* **Records for the task**
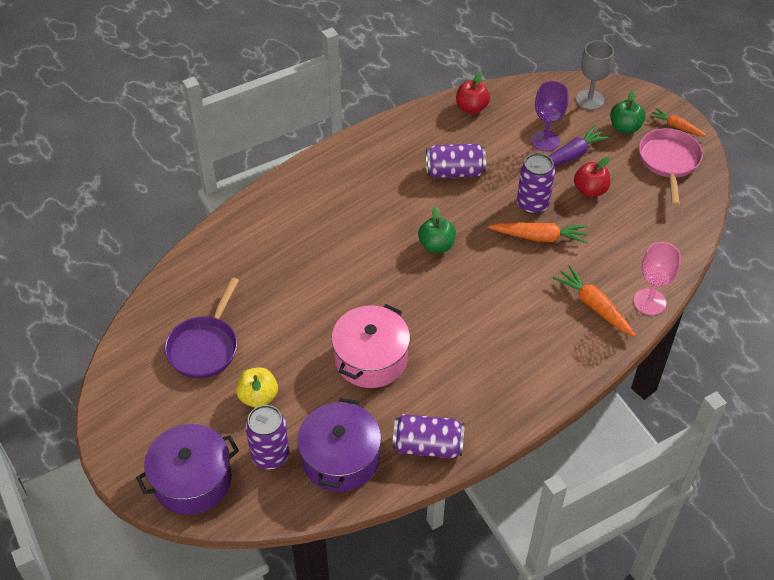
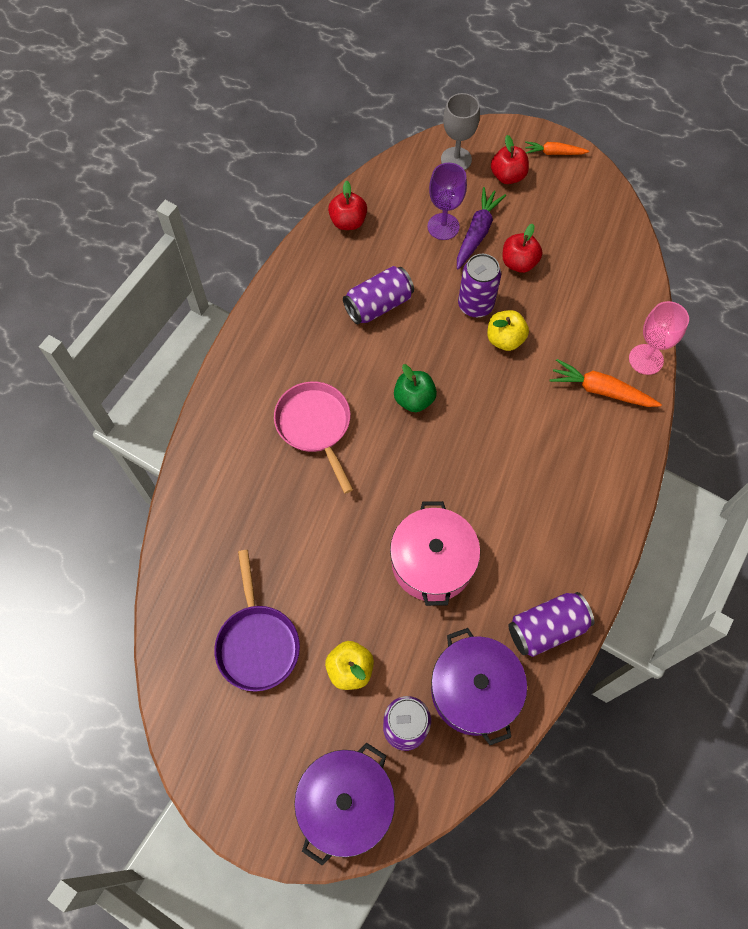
camera: 30 degrees left, 15 degrees up
(539, 237) = (505, 339): orange carrot -> yellow apple
(625, 127) = (507, 176): green apple -> red apple
(669, 162) = (570, 195): pink pan -> pink pan (315, 426)

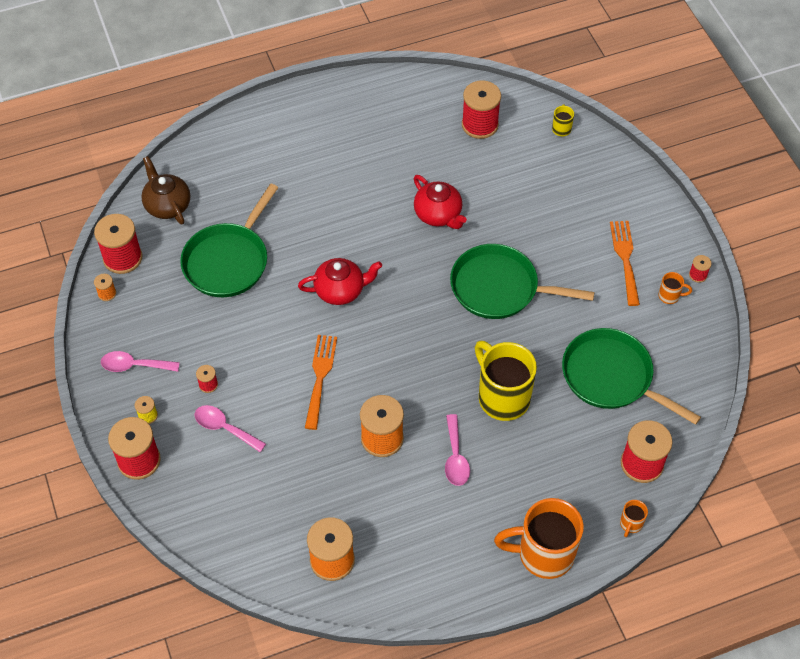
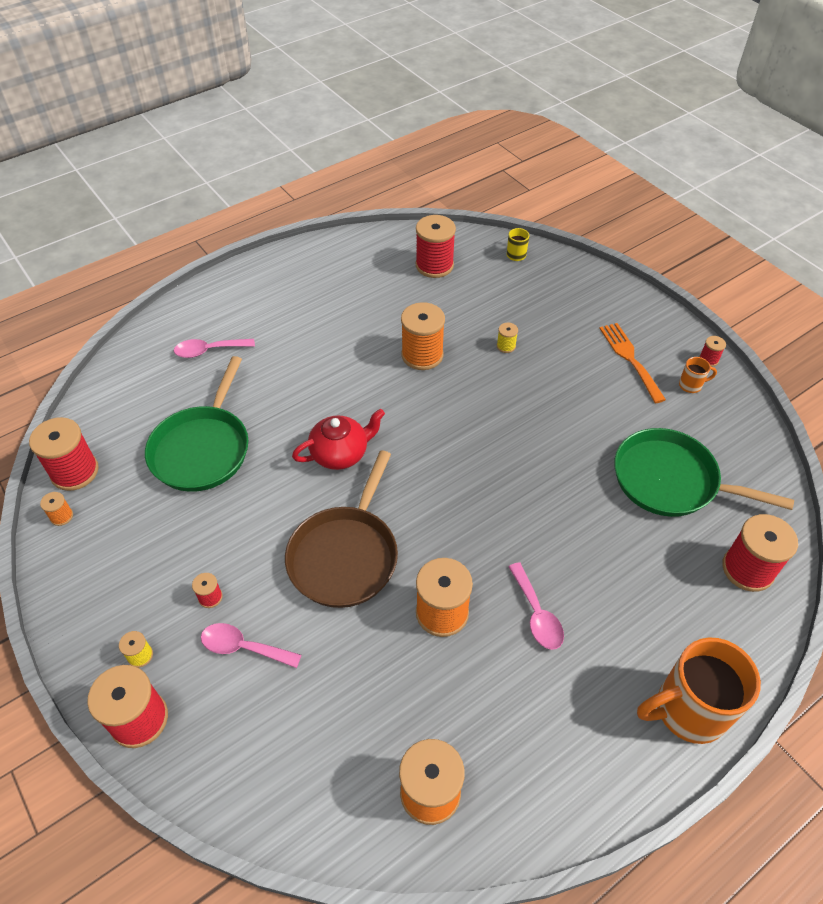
camera: 15 degrees left, 5 degrees down
(134, 365) = (111, 595): pink spoon -> pink spoon (209, 350)
(167, 205) = (118, 404): brown teapot -> none
(320, 377) = (345, 556): orange fork -> brown pan
(438, 214) = (422, 355): red teapot -> orange spool
(499, 288) = (513, 414): green pan -> none
(502, 397) = (563, 530): yellow mug -> none
(516, 222) = (506, 346): none -> yellow spool
(630, 524) = (769, 644): orange mug -> none

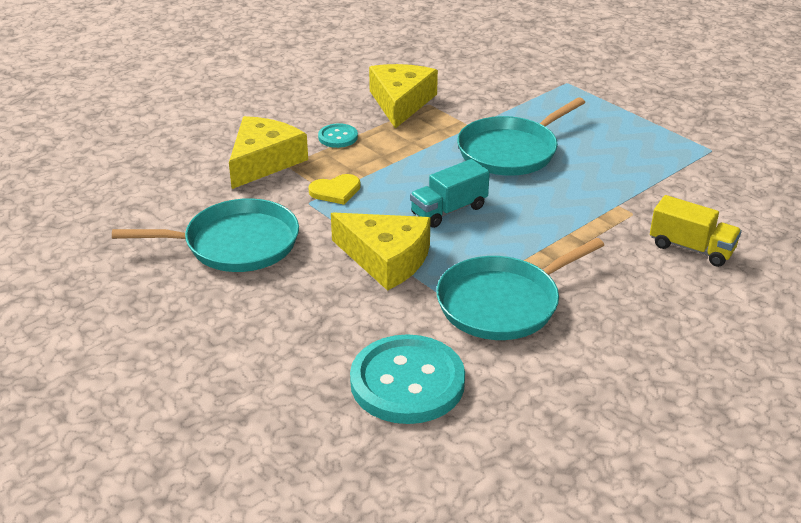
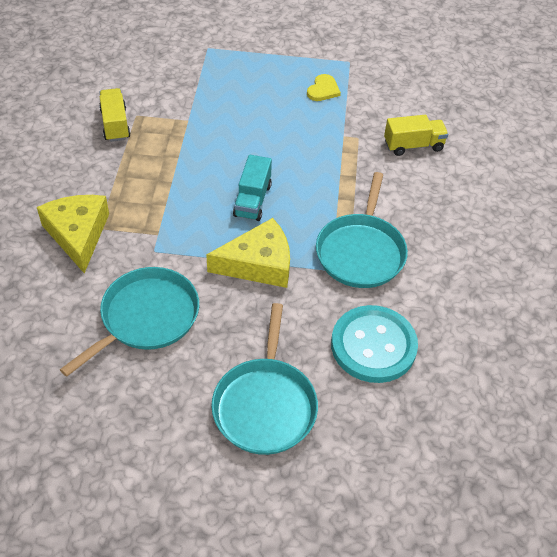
camera: 45 degrees left, 15 degrees up
(335, 191) = (161, 229): yellow heart -> yellow heart (323, 90)
(338, 137) = (106, 181): turquoise button -> none
(401, 102) = (115, 124): yellow cheese -> yellow truck
(511, 151) = (236, 128): turquoise pan -> turquoise pan (265, 405)

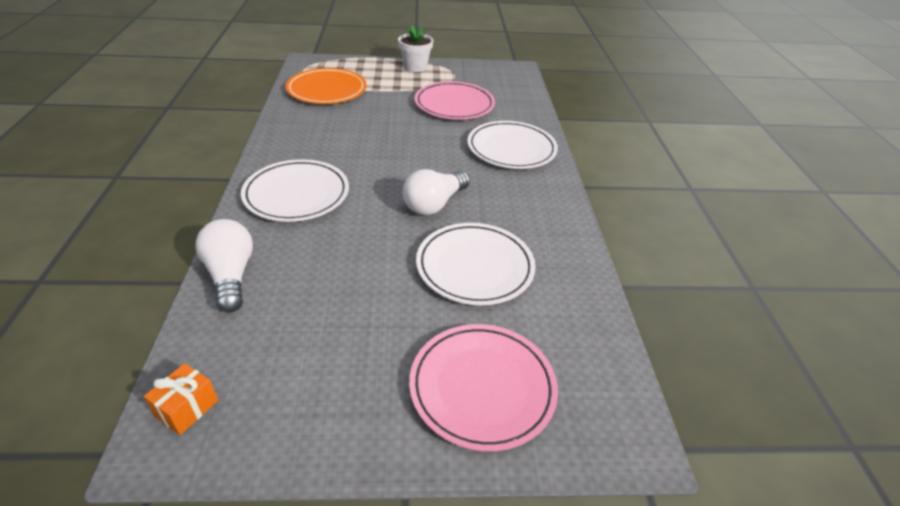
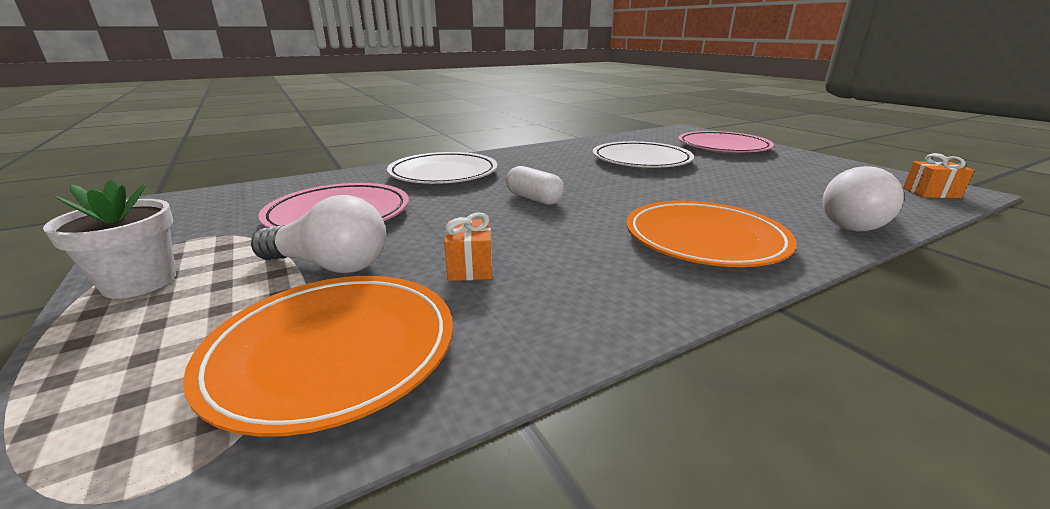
camera: 115 degrees left, 15 degrees down
(296, 194) = (704, 239): white plate -> orange plate
(352, 121) = (470, 267): none -> orange gift
(420, 165) = (534, 199): none -> white capsule
(434, 204) = (592, 181): white light bulb -> white light bulb (331, 265)

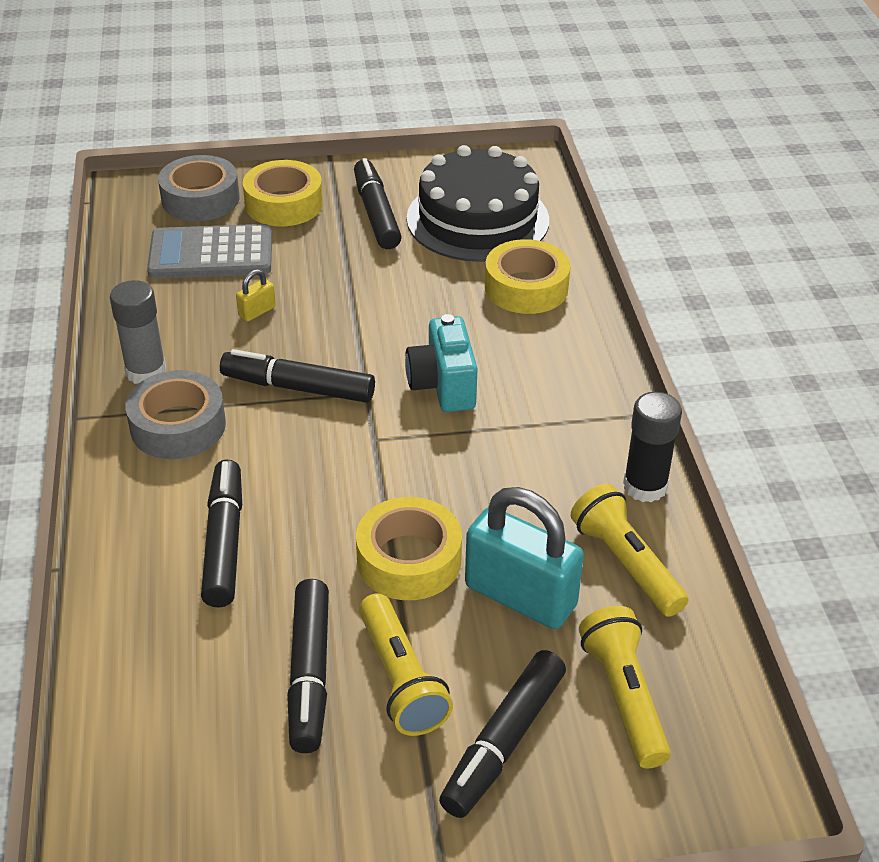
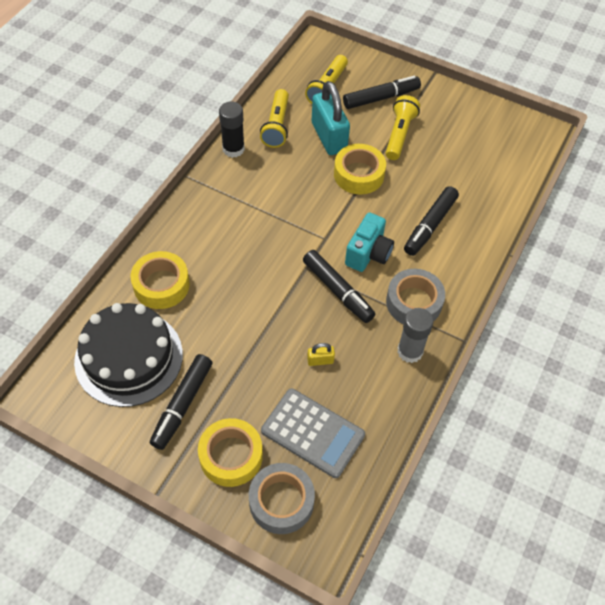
camera: 145 degrees left, 15 degrees up
(309, 674) = (431, 154): black marker -> none
(443, 386) = (267, 248): turquoise camera -> turquoise camera (368, 254)

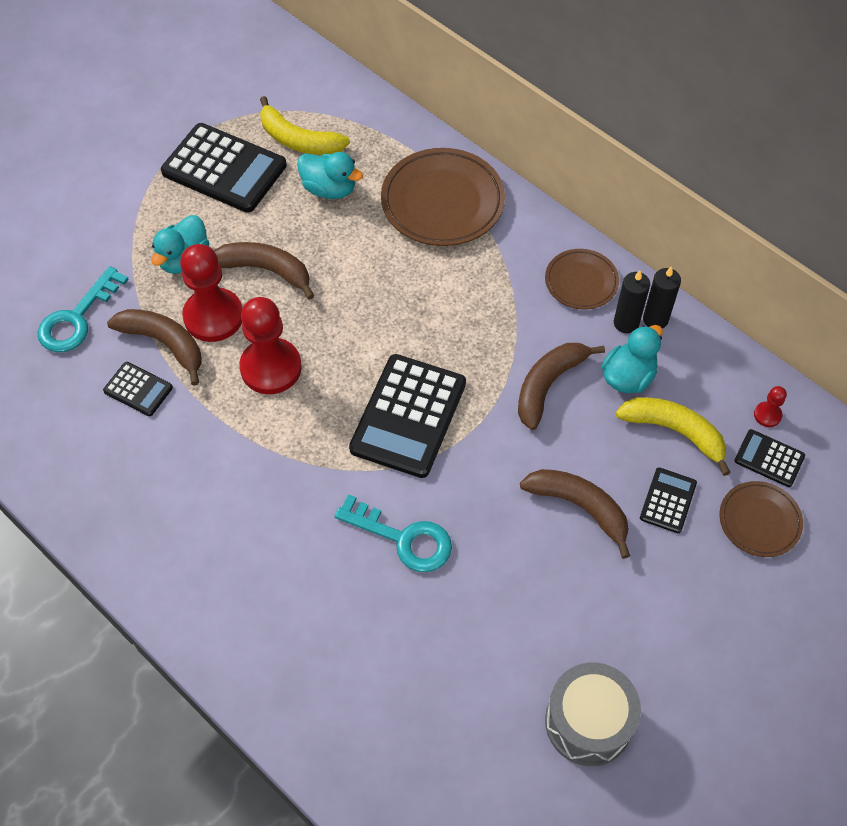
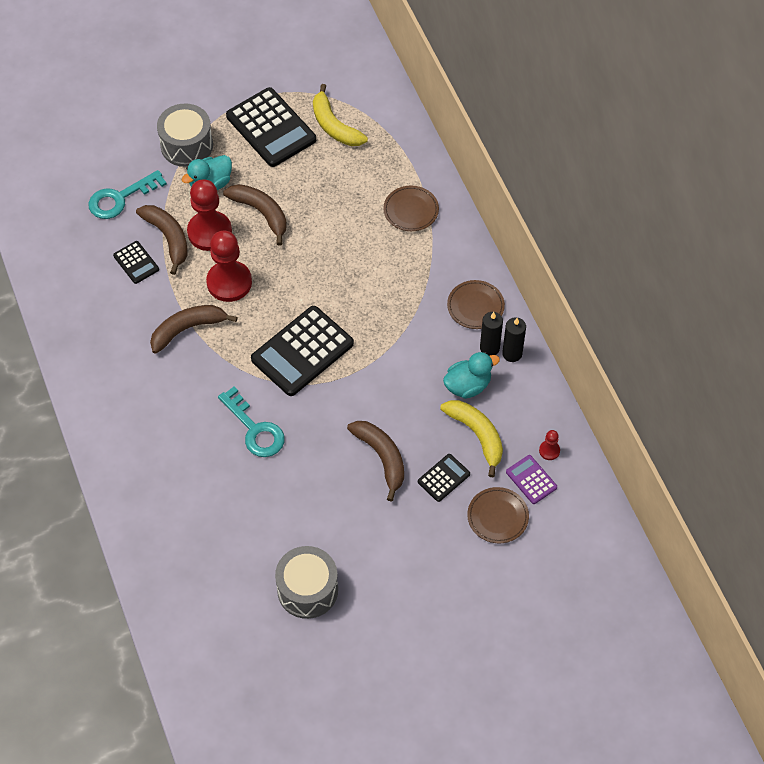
camera: 25 degrees right, 0 degrees up
(130, 225) = (187, 145): none -> grey drum
(329, 189) = (336, 171): turquoise duck -> none
(442, 202) = (411, 210): brown plate -> brown plate, size x0.57
(548, 385) = (409, 369): brown banana -> brown banana (188, 329)
(769, 458) = (531, 479): black calculator -> purple calculator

* **Task directions**
With the first line being the one containing "(320, 377) = (345, 556): orange" and the last line the one containing "(630, 524) = (769, 644): orange mug -> none", transcribe exactly the lines above that fall in that range.

* **Solution for this problem**
(320, 377) = (345, 556): orange fork -> brown pan
(438, 214) = (422, 355): red teapot -> orange spool
(499, 288) = (513, 414): green pan -> none
(502, 397) = (563, 530): yellow mug -> none
(516, 222) = (506, 346): none -> yellow spool
(630, 524) = (769, 644): orange mug -> none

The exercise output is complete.